*Lines of data*:
■ ■ ■ ■

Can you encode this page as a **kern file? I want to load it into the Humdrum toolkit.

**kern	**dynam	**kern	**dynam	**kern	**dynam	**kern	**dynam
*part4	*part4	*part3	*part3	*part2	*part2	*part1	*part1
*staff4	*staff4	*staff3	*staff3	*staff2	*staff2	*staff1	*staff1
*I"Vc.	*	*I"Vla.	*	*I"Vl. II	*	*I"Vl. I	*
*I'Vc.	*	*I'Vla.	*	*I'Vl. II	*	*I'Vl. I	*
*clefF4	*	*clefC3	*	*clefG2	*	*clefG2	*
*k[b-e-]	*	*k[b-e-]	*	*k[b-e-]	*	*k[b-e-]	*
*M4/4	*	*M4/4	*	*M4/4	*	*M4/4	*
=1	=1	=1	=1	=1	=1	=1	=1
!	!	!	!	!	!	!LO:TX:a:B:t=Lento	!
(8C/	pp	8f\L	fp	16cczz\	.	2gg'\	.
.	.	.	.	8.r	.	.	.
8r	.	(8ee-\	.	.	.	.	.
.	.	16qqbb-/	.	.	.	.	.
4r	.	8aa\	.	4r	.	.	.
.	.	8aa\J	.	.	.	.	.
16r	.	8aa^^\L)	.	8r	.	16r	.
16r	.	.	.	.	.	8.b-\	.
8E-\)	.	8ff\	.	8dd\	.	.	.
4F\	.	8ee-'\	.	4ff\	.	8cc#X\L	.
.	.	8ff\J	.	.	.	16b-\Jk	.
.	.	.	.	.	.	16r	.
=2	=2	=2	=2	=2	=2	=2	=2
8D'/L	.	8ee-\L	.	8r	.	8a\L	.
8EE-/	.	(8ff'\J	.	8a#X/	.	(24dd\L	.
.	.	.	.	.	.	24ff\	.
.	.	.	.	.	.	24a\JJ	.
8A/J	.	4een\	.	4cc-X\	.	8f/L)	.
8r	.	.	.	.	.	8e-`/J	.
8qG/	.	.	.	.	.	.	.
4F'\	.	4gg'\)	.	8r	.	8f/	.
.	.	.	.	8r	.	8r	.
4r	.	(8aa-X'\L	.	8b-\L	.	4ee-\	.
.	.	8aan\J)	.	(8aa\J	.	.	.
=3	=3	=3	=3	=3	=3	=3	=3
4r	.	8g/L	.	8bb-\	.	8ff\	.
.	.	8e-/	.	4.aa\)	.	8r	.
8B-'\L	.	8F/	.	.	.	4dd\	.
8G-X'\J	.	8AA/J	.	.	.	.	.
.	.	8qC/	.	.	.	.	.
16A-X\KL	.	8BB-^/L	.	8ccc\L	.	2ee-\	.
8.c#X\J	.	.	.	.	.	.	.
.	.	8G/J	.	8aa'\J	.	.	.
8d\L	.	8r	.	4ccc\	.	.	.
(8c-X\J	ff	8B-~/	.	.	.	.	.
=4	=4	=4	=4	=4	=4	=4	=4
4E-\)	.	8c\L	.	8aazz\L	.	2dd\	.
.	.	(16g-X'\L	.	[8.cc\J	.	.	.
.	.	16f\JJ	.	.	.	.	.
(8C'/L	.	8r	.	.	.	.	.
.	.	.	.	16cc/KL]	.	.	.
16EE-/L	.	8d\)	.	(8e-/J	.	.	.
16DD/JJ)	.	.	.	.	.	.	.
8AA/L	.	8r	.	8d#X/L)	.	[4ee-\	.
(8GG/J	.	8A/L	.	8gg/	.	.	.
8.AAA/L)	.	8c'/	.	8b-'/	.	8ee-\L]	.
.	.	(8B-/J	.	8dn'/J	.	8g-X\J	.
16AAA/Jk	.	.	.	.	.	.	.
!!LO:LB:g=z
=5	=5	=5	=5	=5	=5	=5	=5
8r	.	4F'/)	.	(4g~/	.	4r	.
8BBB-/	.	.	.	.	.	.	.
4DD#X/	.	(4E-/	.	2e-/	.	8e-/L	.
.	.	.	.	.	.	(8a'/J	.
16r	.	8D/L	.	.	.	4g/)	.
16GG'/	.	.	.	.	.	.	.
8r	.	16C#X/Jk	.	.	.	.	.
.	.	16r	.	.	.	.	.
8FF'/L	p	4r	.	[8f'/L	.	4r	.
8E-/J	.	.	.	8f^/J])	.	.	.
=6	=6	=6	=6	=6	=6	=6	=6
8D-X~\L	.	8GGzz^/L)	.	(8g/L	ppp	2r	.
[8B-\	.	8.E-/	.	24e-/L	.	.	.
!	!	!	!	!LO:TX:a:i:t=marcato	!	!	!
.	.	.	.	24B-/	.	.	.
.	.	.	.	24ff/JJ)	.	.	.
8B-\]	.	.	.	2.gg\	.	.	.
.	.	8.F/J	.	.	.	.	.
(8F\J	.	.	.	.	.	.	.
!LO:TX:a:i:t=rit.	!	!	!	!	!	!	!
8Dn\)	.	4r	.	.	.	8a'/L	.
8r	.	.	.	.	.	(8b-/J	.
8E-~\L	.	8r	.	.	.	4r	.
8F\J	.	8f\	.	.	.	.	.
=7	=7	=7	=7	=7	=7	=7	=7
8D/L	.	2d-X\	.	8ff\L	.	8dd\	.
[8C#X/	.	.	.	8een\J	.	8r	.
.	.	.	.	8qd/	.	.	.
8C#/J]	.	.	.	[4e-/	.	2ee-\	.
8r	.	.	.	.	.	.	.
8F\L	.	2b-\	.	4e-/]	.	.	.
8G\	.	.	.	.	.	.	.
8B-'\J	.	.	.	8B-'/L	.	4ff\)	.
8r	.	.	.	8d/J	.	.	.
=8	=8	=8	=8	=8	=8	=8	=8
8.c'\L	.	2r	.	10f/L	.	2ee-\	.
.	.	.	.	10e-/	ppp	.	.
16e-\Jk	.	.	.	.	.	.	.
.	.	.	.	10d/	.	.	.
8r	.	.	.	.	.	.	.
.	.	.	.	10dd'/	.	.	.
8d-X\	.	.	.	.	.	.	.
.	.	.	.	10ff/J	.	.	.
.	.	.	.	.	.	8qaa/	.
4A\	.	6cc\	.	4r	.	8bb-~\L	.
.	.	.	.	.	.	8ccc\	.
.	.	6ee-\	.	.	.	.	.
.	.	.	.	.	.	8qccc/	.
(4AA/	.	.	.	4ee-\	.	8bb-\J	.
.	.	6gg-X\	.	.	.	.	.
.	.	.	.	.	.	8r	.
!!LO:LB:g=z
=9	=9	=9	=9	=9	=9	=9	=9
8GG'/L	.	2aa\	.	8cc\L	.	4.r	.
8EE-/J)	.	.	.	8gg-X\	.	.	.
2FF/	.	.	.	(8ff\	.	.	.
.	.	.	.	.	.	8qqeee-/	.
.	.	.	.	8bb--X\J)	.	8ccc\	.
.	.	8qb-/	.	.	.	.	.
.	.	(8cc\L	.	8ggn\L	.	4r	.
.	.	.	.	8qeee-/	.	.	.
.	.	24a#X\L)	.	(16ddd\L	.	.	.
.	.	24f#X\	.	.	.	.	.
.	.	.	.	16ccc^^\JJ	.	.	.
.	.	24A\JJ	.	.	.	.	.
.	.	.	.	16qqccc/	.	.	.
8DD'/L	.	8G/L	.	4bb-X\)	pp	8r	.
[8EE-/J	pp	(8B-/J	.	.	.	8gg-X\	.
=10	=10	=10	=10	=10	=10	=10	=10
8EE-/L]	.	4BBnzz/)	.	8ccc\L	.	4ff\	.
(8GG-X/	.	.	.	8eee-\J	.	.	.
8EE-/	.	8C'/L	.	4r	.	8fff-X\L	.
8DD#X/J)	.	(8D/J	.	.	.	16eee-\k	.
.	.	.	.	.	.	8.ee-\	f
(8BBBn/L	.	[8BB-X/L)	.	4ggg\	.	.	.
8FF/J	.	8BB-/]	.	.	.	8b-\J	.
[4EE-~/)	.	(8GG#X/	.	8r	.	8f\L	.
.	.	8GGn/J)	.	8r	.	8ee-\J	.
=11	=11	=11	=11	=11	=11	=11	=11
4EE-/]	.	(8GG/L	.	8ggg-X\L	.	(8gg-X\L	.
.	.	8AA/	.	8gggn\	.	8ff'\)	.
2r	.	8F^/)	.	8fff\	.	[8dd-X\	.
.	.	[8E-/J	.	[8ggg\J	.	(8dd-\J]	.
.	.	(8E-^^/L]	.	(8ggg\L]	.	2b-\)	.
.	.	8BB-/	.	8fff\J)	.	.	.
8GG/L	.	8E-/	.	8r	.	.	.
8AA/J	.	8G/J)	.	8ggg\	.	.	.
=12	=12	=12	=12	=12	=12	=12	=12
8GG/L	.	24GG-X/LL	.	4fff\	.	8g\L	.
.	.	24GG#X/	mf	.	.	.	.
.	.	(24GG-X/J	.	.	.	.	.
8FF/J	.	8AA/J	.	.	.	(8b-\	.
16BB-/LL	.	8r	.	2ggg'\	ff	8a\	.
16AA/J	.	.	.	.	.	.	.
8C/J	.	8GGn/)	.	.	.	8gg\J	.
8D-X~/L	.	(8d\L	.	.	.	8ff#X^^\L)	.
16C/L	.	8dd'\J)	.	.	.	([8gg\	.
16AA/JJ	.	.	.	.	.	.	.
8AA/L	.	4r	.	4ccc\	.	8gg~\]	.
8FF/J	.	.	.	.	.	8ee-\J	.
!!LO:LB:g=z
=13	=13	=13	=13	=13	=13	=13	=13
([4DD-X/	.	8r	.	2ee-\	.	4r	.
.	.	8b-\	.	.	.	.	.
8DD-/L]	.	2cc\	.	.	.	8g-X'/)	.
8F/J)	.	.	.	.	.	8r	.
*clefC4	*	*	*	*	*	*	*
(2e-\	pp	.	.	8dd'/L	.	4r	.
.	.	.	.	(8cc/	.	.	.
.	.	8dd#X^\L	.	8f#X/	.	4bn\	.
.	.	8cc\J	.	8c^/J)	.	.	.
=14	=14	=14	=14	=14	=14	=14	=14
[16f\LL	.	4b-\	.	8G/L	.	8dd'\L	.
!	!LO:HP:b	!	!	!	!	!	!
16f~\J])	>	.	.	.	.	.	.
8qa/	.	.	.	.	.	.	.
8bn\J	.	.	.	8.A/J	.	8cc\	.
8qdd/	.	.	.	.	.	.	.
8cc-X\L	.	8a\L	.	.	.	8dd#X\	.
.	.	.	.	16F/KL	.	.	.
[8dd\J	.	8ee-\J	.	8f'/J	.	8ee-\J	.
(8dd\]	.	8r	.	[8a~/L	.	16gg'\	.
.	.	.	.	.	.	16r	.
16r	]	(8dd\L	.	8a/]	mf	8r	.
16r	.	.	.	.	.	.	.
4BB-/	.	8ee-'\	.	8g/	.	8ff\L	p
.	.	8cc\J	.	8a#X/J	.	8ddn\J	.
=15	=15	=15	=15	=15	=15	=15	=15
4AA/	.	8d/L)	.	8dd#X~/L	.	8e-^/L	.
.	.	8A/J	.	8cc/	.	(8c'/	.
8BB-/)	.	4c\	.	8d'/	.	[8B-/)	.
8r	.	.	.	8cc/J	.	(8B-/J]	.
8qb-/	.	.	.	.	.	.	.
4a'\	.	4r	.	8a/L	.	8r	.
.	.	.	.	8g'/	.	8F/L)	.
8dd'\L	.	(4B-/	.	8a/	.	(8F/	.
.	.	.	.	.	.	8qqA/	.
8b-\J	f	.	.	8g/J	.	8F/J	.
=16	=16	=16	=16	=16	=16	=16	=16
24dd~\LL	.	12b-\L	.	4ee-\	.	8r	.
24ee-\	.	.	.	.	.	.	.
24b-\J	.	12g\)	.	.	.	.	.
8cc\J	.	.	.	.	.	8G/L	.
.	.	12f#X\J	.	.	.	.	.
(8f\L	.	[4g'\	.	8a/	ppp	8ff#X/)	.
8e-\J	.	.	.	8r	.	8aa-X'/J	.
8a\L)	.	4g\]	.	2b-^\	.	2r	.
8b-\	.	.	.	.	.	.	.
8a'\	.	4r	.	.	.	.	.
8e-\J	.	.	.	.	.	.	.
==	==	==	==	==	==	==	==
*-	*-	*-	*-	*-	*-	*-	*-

■ ■ ■ ■

*Exercise brief*:
Show every row above that contains the string "kern".

*Exercise output*:
Can you encode this page as a **kern file? I want to load it into the Humdrum toolkit.
**kern	**dynam	**kern	**dynam	**kern	**dynam	**kern	**dynam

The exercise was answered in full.